Leaving out every picture, copy the lines of the material below exactly, from the line containing "D1: LED orange" through the line containing "U204 pin K: +9V -> GND".

▶ _Information given_

────────────────

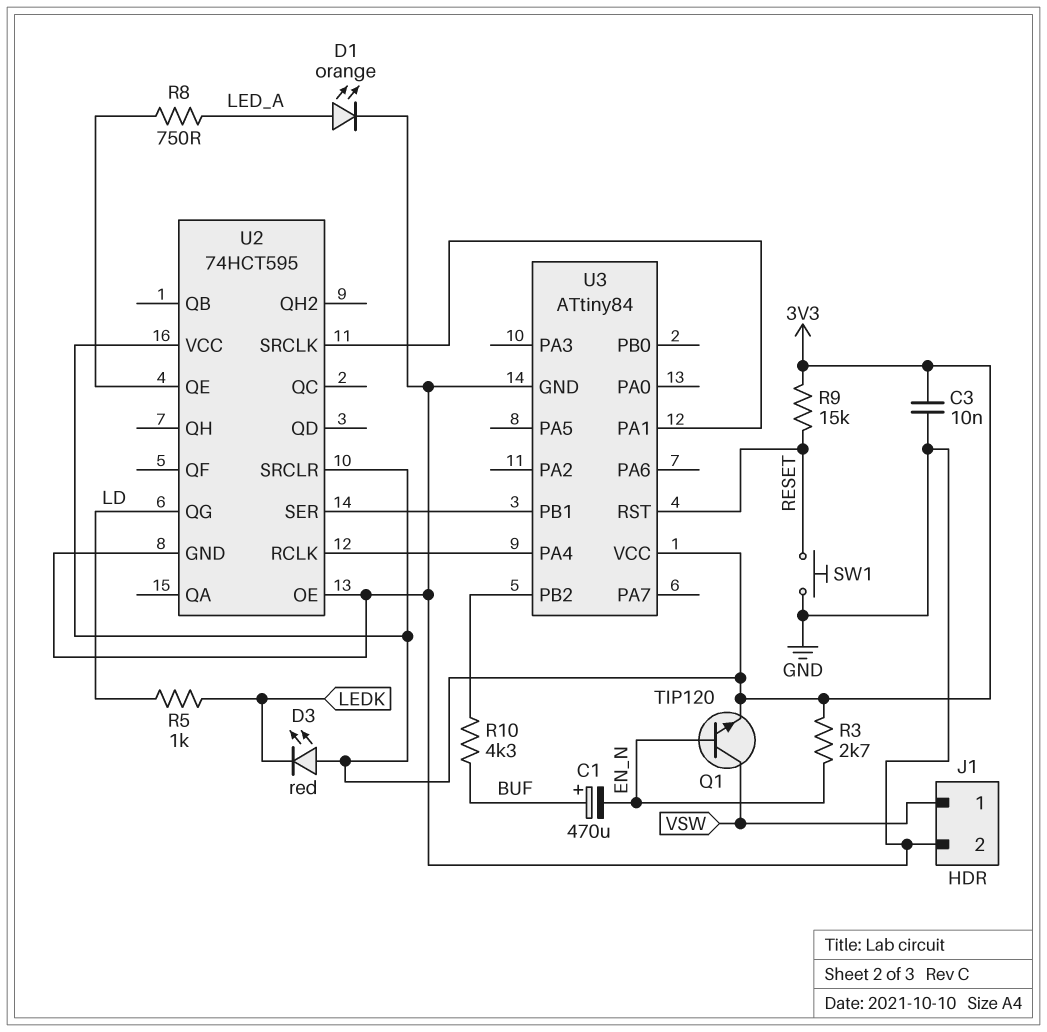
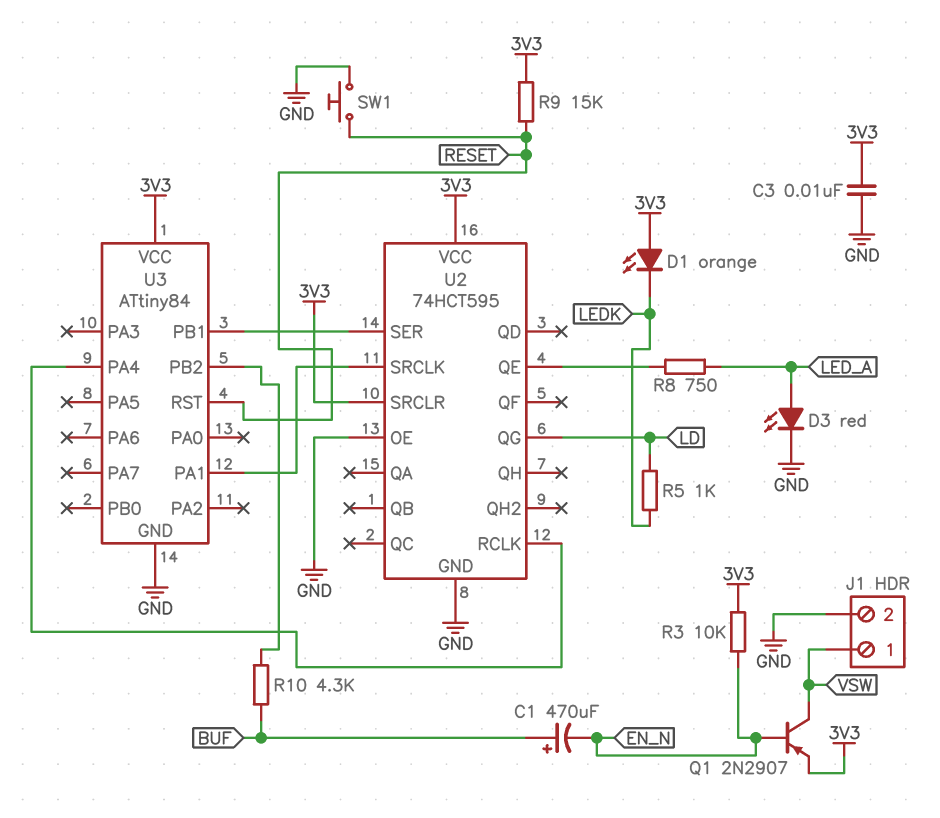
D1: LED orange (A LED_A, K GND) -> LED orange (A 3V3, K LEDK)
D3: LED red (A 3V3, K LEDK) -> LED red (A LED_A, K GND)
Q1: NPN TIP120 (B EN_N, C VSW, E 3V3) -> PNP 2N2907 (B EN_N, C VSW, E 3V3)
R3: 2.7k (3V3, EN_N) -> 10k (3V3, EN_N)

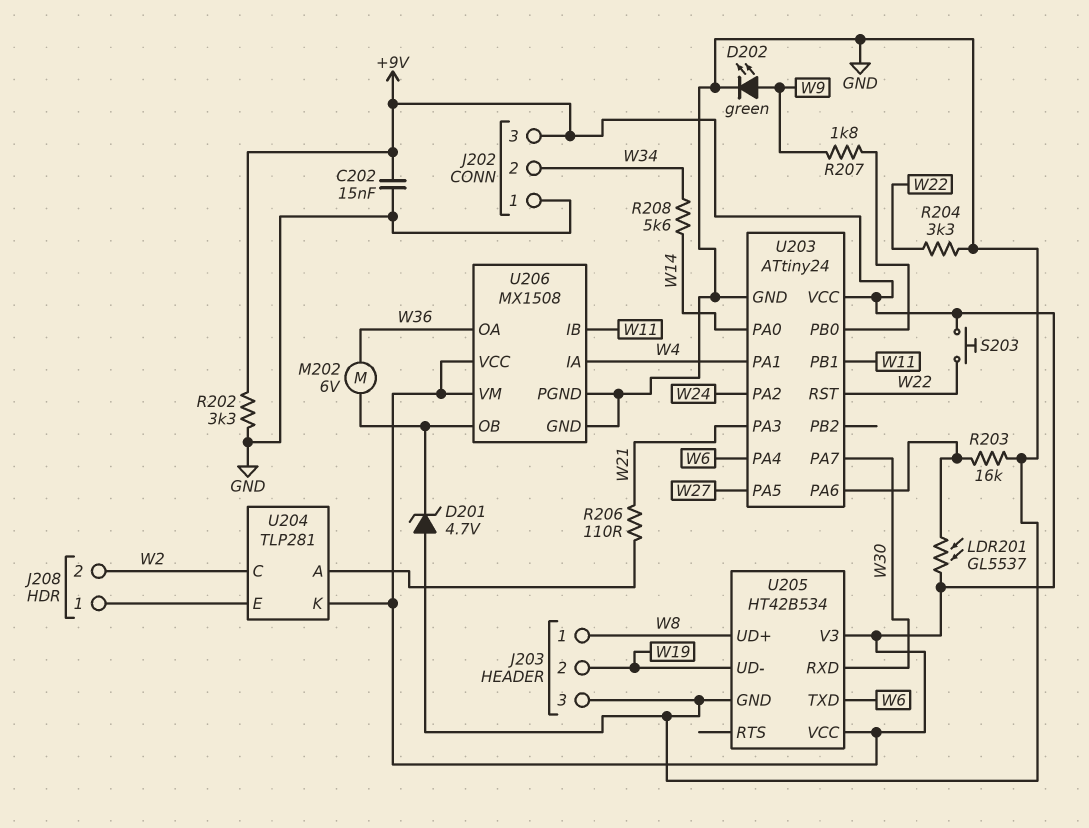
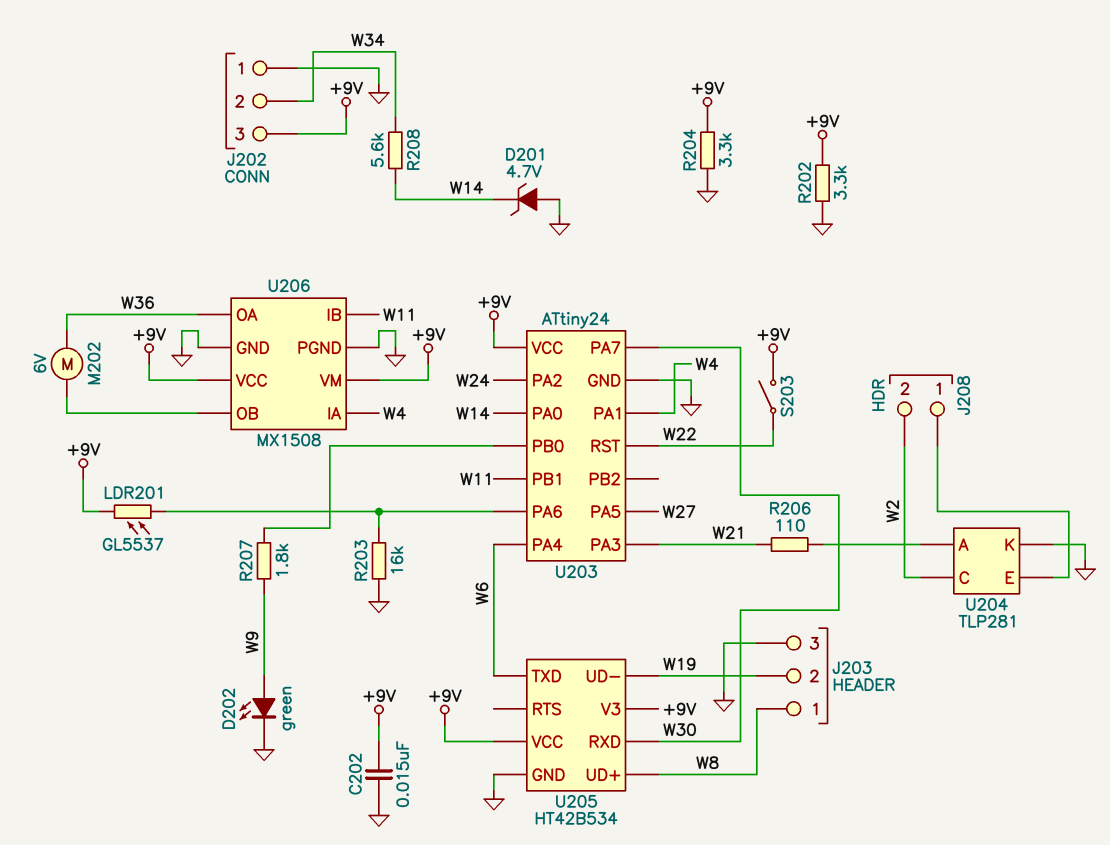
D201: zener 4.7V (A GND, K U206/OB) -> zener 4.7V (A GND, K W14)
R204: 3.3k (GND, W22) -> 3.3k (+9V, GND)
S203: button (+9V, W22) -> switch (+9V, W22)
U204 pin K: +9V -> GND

────────────────

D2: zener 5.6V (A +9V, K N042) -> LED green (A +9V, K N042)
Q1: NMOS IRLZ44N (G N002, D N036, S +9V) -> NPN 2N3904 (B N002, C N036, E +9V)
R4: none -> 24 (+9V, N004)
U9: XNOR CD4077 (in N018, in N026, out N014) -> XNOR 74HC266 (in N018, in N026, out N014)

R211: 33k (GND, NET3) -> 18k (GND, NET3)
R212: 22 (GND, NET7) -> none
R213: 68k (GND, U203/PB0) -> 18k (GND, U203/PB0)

────────────────

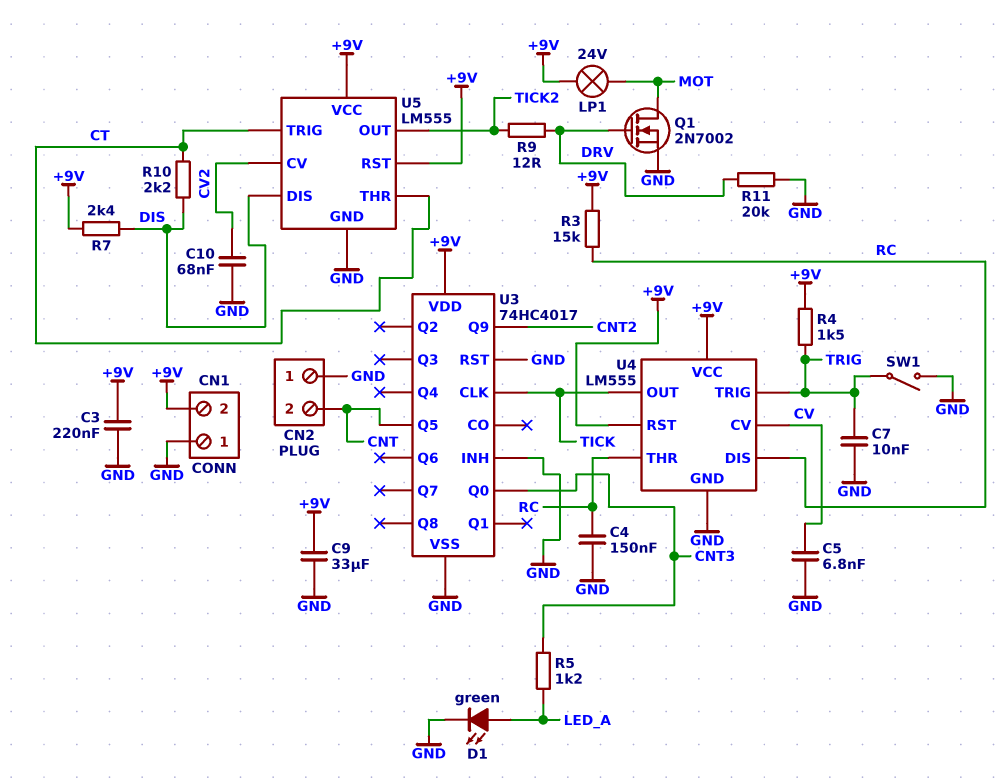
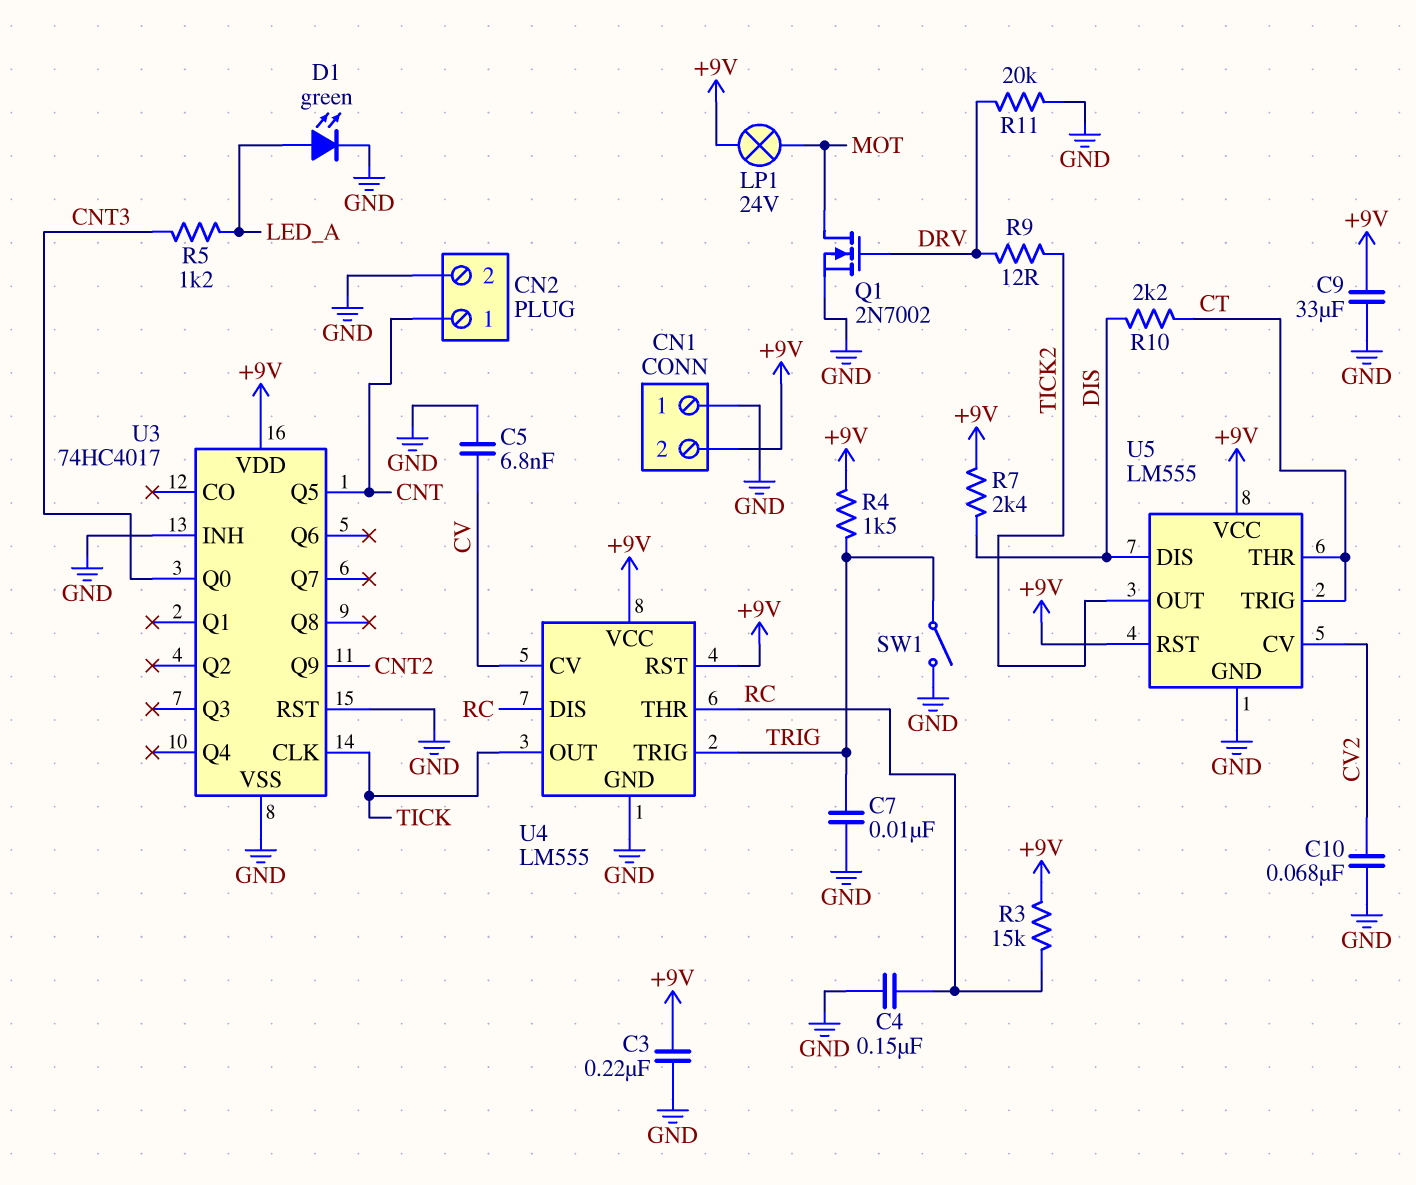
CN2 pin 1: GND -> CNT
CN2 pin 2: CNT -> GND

────────────────

▶ _Answer space_
D1: LED orange (A LED_A, K GND) -> LED orange (A 3V3, K LEDK)
D3: LED red (A 3V3, K LEDK) -> LED red (A LED_A, K GND)
Q1: NPN TIP120 (B EN_N, C VSW, E 3V3) -> PNP 2N2907 (B EN_N, C VSW, E 3V3)
R3: 2.7k (3V3, EN_N) -> 10k (3V3, EN_N)

D201: zener 4.7V (A GND, K U206/OB) -> zener 4.7V (A GND, K W14)
R204: 3.3k (GND, W22) -> 3.3k (+9V, GND)
S203: button (+9V, W22) -> switch (+9V, W22)
U204 pin K: +9V -> GND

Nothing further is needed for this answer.